依頼内容: 下の行から、「square」という語を含む行をすべて抜き出してください。

提供資料:
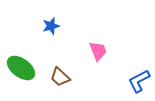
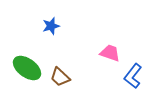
pink trapezoid: moved 12 px right, 2 px down; rotated 50 degrees counterclockwise
green ellipse: moved 6 px right
blue L-shape: moved 6 px left, 5 px up; rotated 25 degrees counterclockwise
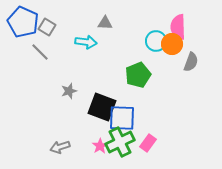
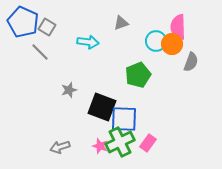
gray triangle: moved 16 px right; rotated 21 degrees counterclockwise
cyan arrow: moved 2 px right
gray star: moved 1 px up
blue square: moved 2 px right, 1 px down
pink star: rotated 21 degrees counterclockwise
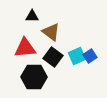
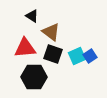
black triangle: rotated 32 degrees clockwise
black square: moved 3 px up; rotated 18 degrees counterclockwise
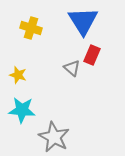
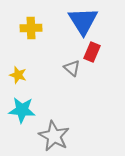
yellow cross: rotated 20 degrees counterclockwise
red rectangle: moved 3 px up
gray star: moved 1 px up
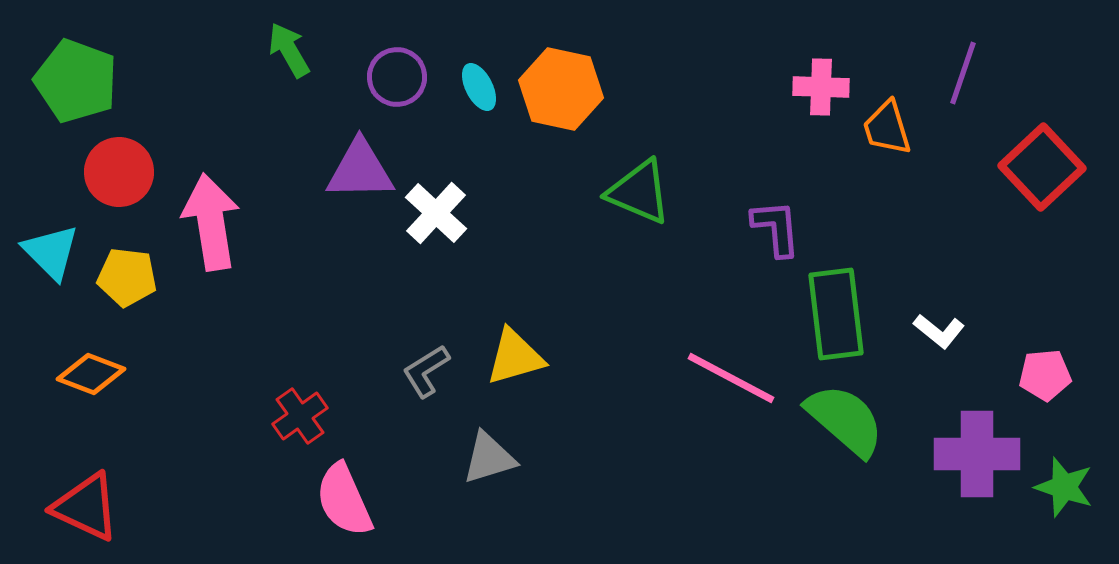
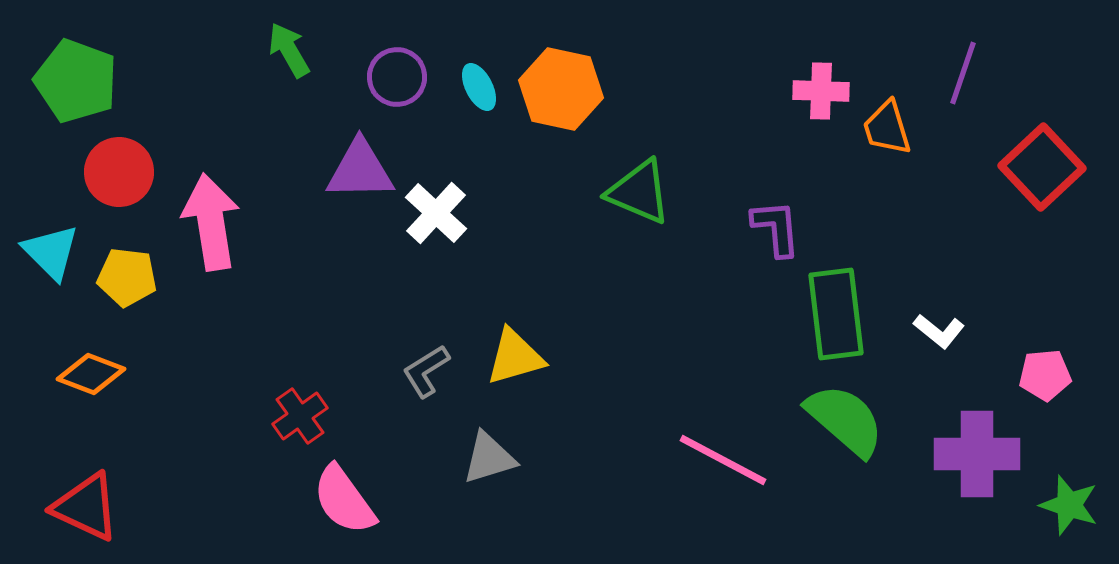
pink cross: moved 4 px down
pink line: moved 8 px left, 82 px down
green star: moved 5 px right, 18 px down
pink semicircle: rotated 12 degrees counterclockwise
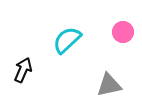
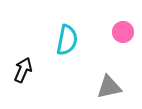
cyan semicircle: rotated 144 degrees clockwise
gray triangle: moved 2 px down
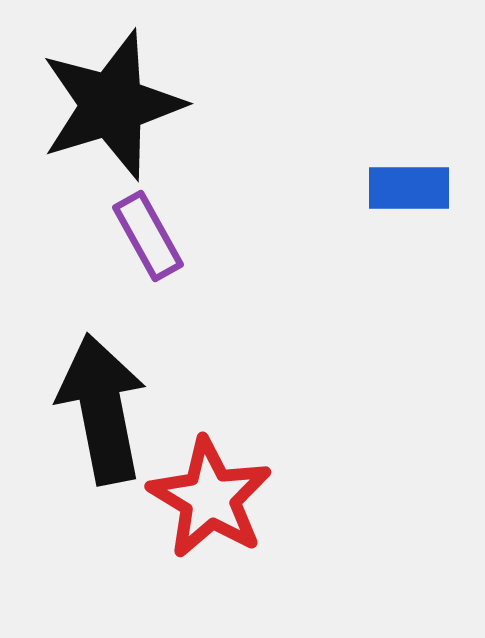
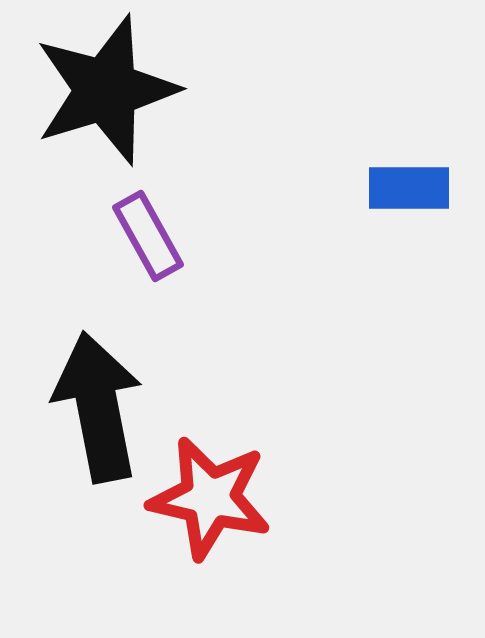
black star: moved 6 px left, 15 px up
black arrow: moved 4 px left, 2 px up
red star: rotated 18 degrees counterclockwise
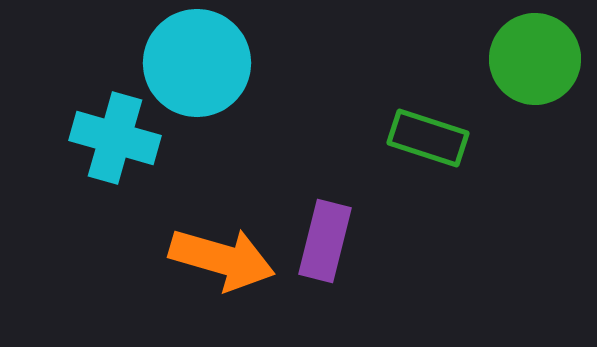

本演習の解答:
blue square: moved 2 px right, 1 px down
black square: moved 3 px up; rotated 18 degrees counterclockwise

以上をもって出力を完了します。